## What you should do:
Reproduce the closing part of the entries exactly: the line with "Outline anything matching" and all lines after it, ending with the last line, and nothing else.
— begin Material for this exercise —
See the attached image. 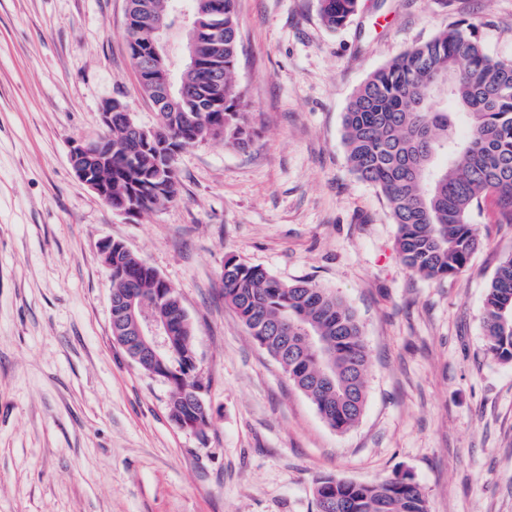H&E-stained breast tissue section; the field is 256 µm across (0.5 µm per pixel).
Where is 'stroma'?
<instances>
[{
    "label": "stroma",
    "mask_w": 512,
    "mask_h": 512,
    "mask_svg": "<svg viewBox=\"0 0 512 512\" xmlns=\"http://www.w3.org/2000/svg\"><path fill=\"white\" fill-rule=\"evenodd\" d=\"M127 0H0V512H318L314 484L410 478L427 512H512V363L486 349V287L512 224L441 282L396 253L384 197L352 171L343 114L375 70L449 24L512 60V0H236L237 84L257 131L176 160L179 194L130 221L81 184L74 141L112 99L158 117L126 40ZM127 246L194 326L210 422L178 428L169 387L112 338L101 241ZM308 279L357 314L360 422L332 429L225 303L226 256ZM320 15L329 27L342 26L358 8V0H320Z\"/></svg>",
    "instance_id": "1"
}]
</instances>
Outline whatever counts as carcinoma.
Segmentation results:
<instances>
[{"label": "carcinoma", "mask_w": 512, "mask_h": 512, "mask_svg": "<svg viewBox=\"0 0 512 512\" xmlns=\"http://www.w3.org/2000/svg\"><path fill=\"white\" fill-rule=\"evenodd\" d=\"M177 22L185 0H141ZM224 8V95H213L206 112L183 116L160 112L154 141H136L114 123L107 136L112 153L97 165L114 204L161 209L178 195L177 176L155 192V178L169 153L207 139L234 147L252 141L248 105L235 80L238 62L236 0ZM330 27L343 25L358 0H320ZM208 63L197 71L171 73L178 83L200 86ZM469 117V133L459 137L452 116ZM343 139L358 179L386 199L397 225V253L420 277L438 282L463 271L481 246L474 212L491 201L499 224H512V60L487 55L475 26L457 21L370 74L355 90L343 116ZM112 335L131 336L134 325L122 316L124 300L136 295L160 302L172 316L170 328L176 387L170 416L200 427L209 417L190 401L195 378L194 326L181 312L177 292L131 251L112 245ZM224 301L254 340L278 359L289 379L335 430L355 427L366 402L369 355L354 310L341 298L306 279L283 282L267 270L224 260ZM483 329L488 351L512 362V250L501 254L484 298ZM316 497H328L334 512H426L420 487L410 481L361 484L336 476L315 481Z\"/></svg>", "instance_id": "1"}]
</instances>
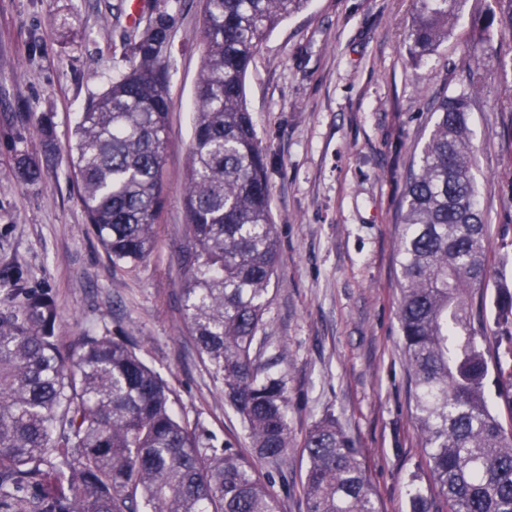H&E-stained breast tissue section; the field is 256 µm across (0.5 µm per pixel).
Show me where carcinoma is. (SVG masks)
Instances as JSON below:
<instances>
[{"instance_id": "carcinoma-1", "label": "carcinoma", "mask_w": 512, "mask_h": 512, "mask_svg": "<svg viewBox=\"0 0 512 512\" xmlns=\"http://www.w3.org/2000/svg\"><path fill=\"white\" fill-rule=\"evenodd\" d=\"M467 0H418L409 34L415 60L453 33ZM309 0H204L203 64L185 195V317L198 351L240 417L251 457L217 448L174 409L170 389L136 344L109 331L69 347L55 336L58 309L22 274H0V512H280L256 462L282 463L292 437L284 349L260 335L280 262L264 148L244 80L262 42ZM493 47L512 36V0H493L471 24ZM168 5L129 24V67L79 114L66 148L87 222L112 265L147 260L164 201L171 100L165 50ZM481 74L438 98L430 139L406 178L397 255L404 358L414 420L437 495L448 512H512V289L491 265L477 203L470 112ZM28 153L16 175L33 180ZM495 283L492 325L477 333L473 296ZM495 370H490V364ZM306 512H380L362 449L333 414L306 433ZM410 512H436L409 478Z\"/></svg>"}]
</instances>
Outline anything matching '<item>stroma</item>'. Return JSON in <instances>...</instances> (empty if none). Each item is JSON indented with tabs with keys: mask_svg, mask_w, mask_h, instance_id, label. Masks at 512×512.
Returning a JSON list of instances; mask_svg holds the SVG:
<instances>
[{
	"mask_svg": "<svg viewBox=\"0 0 512 512\" xmlns=\"http://www.w3.org/2000/svg\"><path fill=\"white\" fill-rule=\"evenodd\" d=\"M416 0H310L264 41L245 76V99L267 157L280 264L265 334L285 345L292 442L280 467L259 464L281 512H305L302 444L335 414L366 456L381 512H409L404 483L432 477L414 421L398 319L397 245L407 173L427 142L443 92L462 65L483 86L470 119L478 203L490 253L512 279V39L491 58L455 30L414 64L408 33ZM129 0H0V272L19 269L56 301V334L135 337L171 390L175 408L200 421L215 446L248 449L237 414L202 361L184 316L185 171L193 97L203 61L201 0H178L169 49L171 117L165 203L157 248L114 268L89 232L64 149L89 98L124 72ZM51 122L53 139L33 132ZM39 160L36 181L14 159Z\"/></svg>",
	"mask_w": 512,
	"mask_h": 512,
	"instance_id": "1",
	"label": "stroma"
}]
</instances>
— end Material for this exercise —
## Correct result:
Outline anything matching '<item>stroma</item>'. Return JSON in <instances>...</instances> (empty if none). Each item is JSON indented with tabs with keys: mask_svg, mask_w, mask_h, instance_id, label. Masks at 512×512.
Returning a JSON list of instances; mask_svg holds the SVG:
<instances>
[{
	"mask_svg": "<svg viewBox=\"0 0 512 512\" xmlns=\"http://www.w3.org/2000/svg\"><path fill=\"white\" fill-rule=\"evenodd\" d=\"M416 0H310L264 41L245 76V99L267 157L280 264L265 334L285 345L292 442L280 467L259 464L281 512H305L302 444L335 414L366 456L381 512H409L404 483L432 477L414 421L398 319L397 245L407 173L427 142L443 92L462 65L483 86L470 119L478 203L490 253L512 279V39L491 58L455 30L414 64L408 33ZM129 0H0V272L19 269L56 301V334L135 337L171 390L175 408L200 421L215 446L248 449L237 414L202 361L184 316L185 171L193 97L203 61L201 0H178L169 49L171 117L165 203L157 248L114 268L89 232L64 149L89 98L124 72ZM51 122L53 139L33 132ZM39 160L36 181L14 159Z\"/></svg>",
	"mask_w": 512,
	"mask_h": 512,
	"instance_id": "1",
	"label": "stroma"
}]
</instances>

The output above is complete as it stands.